* _DATASET RECORDS_:
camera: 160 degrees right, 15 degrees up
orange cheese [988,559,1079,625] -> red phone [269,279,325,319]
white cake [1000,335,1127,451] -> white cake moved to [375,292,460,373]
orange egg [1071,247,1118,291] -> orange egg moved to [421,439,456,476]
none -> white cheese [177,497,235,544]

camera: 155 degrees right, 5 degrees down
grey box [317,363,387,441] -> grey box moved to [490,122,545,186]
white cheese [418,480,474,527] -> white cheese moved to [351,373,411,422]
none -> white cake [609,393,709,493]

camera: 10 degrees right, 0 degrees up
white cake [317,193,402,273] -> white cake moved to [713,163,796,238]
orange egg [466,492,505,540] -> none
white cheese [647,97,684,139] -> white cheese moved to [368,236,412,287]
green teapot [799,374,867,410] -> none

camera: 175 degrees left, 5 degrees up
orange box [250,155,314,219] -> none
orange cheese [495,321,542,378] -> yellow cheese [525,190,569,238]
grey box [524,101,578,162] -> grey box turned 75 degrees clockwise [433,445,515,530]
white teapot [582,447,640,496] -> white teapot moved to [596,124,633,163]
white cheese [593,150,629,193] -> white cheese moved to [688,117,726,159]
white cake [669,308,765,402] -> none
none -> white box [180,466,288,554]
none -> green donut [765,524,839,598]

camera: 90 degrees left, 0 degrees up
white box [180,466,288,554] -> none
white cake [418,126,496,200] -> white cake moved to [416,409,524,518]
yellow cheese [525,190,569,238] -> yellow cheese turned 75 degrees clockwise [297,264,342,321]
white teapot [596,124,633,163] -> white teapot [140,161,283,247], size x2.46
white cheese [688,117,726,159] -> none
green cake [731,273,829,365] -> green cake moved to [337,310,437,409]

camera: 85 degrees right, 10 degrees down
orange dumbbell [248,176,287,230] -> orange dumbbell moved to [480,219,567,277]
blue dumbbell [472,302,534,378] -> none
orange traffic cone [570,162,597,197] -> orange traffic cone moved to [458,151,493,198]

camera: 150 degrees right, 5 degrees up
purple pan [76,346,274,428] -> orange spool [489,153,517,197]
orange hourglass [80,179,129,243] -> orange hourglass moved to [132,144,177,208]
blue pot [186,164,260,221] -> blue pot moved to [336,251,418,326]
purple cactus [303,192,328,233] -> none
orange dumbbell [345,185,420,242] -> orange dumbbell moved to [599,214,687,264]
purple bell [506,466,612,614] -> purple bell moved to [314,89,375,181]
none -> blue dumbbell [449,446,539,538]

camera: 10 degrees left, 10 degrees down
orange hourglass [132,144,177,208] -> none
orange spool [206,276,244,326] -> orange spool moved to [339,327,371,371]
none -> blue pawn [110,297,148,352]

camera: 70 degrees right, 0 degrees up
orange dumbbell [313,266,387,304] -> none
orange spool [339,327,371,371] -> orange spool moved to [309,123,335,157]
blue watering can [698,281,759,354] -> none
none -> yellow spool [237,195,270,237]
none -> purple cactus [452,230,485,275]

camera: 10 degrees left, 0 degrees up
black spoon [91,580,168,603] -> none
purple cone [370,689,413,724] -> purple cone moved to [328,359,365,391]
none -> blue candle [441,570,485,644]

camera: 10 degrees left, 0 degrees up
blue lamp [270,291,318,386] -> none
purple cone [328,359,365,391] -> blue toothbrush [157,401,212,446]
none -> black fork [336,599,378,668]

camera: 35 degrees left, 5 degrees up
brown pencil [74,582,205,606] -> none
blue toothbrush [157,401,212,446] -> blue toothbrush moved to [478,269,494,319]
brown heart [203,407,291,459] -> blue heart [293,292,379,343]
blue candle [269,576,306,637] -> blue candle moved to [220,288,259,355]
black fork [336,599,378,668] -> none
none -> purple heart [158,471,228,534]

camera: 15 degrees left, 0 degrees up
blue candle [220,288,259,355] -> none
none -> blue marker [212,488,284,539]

* _WHAT YOU SHOULD DO_:
Restate, word for word and with nothing added, the lines from the first line of the listing through the one where "purple pan [76,346,274,428]" stands.

* _RESULT OF THE EXERCISE_:
camera: 160 degrees right, 15 degrees up
orange cheese [988,559,1079,625] -> red phone [269,279,325,319]
white cake [1000,335,1127,451] -> white cake moved to [375,292,460,373]
orange egg [1071,247,1118,291] -> orange egg moved to [421,439,456,476]
none -> white cheese [177,497,235,544]

camera: 155 degrees right, 5 degrees down
grey box [317,363,387,441] -> grey box moved to [490,122,545,186]
white cheese [418,480,474,527] -> white cheese moved to [351,373,411,422]
none -> white cake [609,393,709,493]

camera: 10 degrees right, 0 degrees up
white cake [317,193,402,273] -> white cake moved to [713,163,796,238]
orange egg [466,492,505,540] -> none
white cheese [647,97,684,139] -> white cheese moved to [368,236,412,287]
green teapot [799,374,867,410] -> none

camera: 175 degrees left, 5 degrees up
orange box [250,155,314,219] -> none
orange cheese [495,321,542,378] -> yellow cheese [525,190,569,238]
grey box [524,101,578,162] -> grey box turned 75 degrees clockwise [433,445,515,530]
white teapot [582,447,640,496] -> white teapot moved to [596,124,633,163]
white cheese [593,150,629,193] -> white cheese moved to [688,117,726,159]
white cake [669,308,765,402] -> none
none -> white box [180,466,288,554]
none -> green donut [765,524,839,598]

camera: 90 degrees left, 0 degrees up
white box [180,466,288,554] -> none
white cake [418,126,496,200] -> white cake moved to [416,409,524,518]
yellow cheese [525,190,569,238] -> yellow cheese turned 75 degrees clockwise [297,264,342,321]
white teapot [596,124,633,163] -> white teapot [140,161,283,247], size x2.46
white cheese [688,117,726,159] -> none
green cake [731,273,829,365] -> green cake moved to [337,310,437,409]

camera: 85 degrees right, 10 degrees down
orange dumbbell [248,176,287,230] -> orange dumbbell moved to [480,219,567,277]
blue dumbbell [472,302,534,378] -> none
orange traffic cone [570,162,597,197] -> orange traffic cone moved to [458,151,493,198]

camera: 150 degrees right, 5 degrees up
purple pan [76,346,274,428] -> orange spool [489,153,517,197]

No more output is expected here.